**Work instructions**
Every line in the data below has to be repeated exactly; no picture belongs in the result.

(Exercise material)

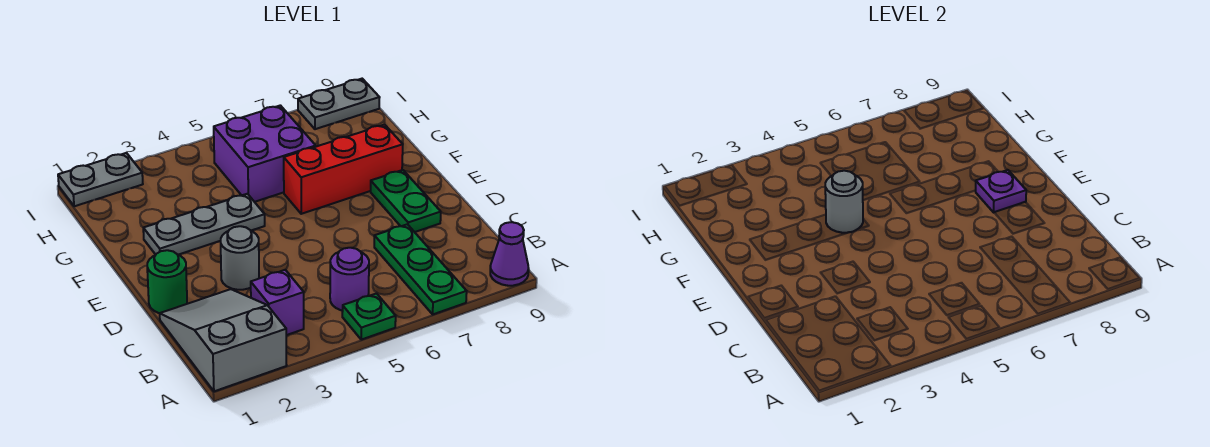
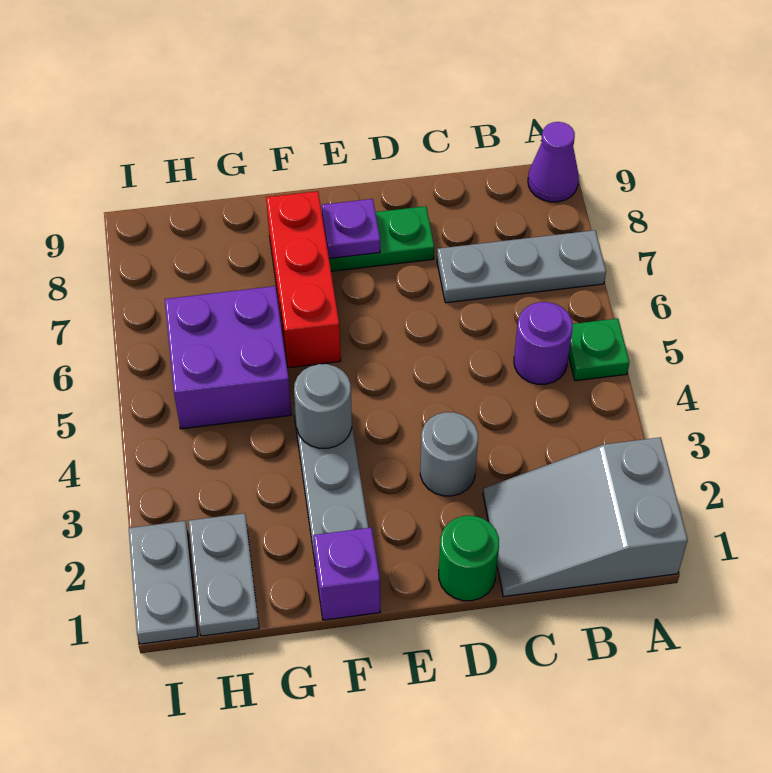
green plate A7:C7 level 1 -> grey plate A7:C7 level 1
purple brick B3 level 1 -> purple brick F1 level 1
grey plate I8:I9 level 1 -> grey plate H1:H2 level 1

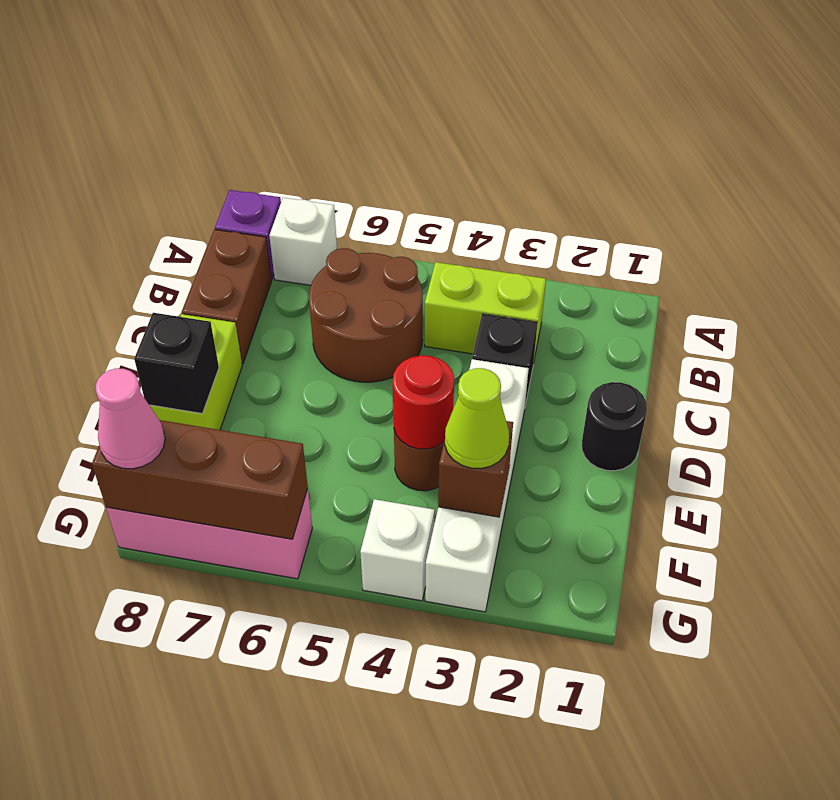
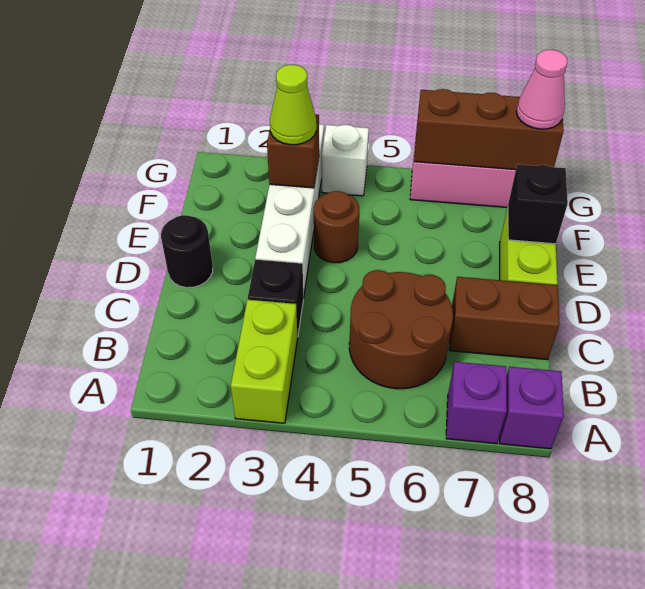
white brick A7 level 1 -> purple brick A7 level 1
lime brick B3:B4 level 1 -> lime brick A3:B3 level 1
brown brick B8:C8 level 1 -> brown brick C7:C8 level 1
red round brick E4 level 2 -> none

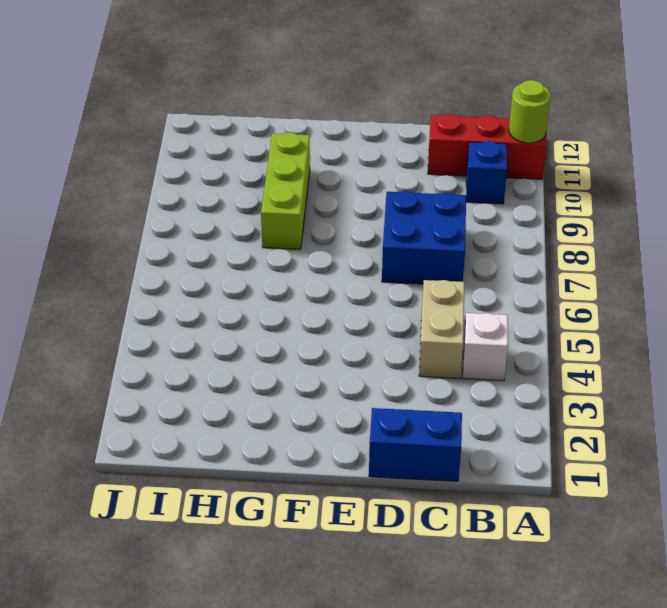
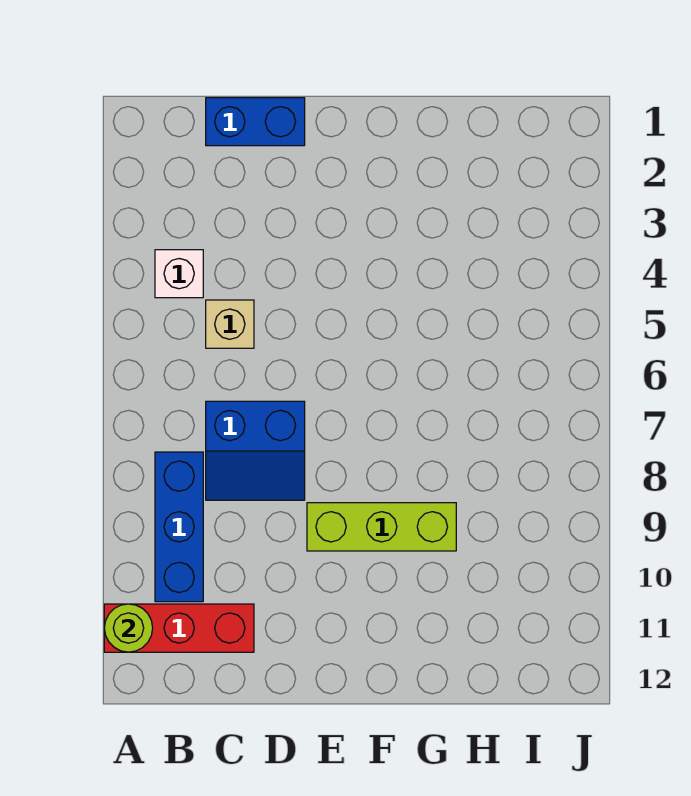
blue brick B10 level 1 -> blue brick B8:B10 level 1
tan brick C4:C5 level 1 -> tan brick C5 level 1
blue brick C7:D8 level 1 -> blue slope C7:D8 level 1 top 7
lime brick G8:G10 level 1 -> lime brick E9:G9 level 1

(End Exercise material)

**Output for this task**
green plate A7:C7 level 1 -> grey plate A7:C7 level 1
purple brick B3 level 1 -> purple brick F1 level 1
grey plate I8:I9 level 1 -> grey plate H1:H2 level 1

white brick A7 level 1 -> purple brick A7 level 1
lime brick B3:B4 level 1 -> lime brick A3:B3 level 1
brown brick B8:C8 level 1 -> brown brick C7:C8 level 1
red round brick E4 level 2 -> none

blue brick B10 level 1 -> blue brick B8:B10 level 1
tan brick C4:C5 level 1 -> tan brick C5 level 1
blue brick C7:D8 level 1 -> blue slope C7:D8 level 1 top 7
lime brick G8:G10 level 1 -> lime brick E9:G9 level 1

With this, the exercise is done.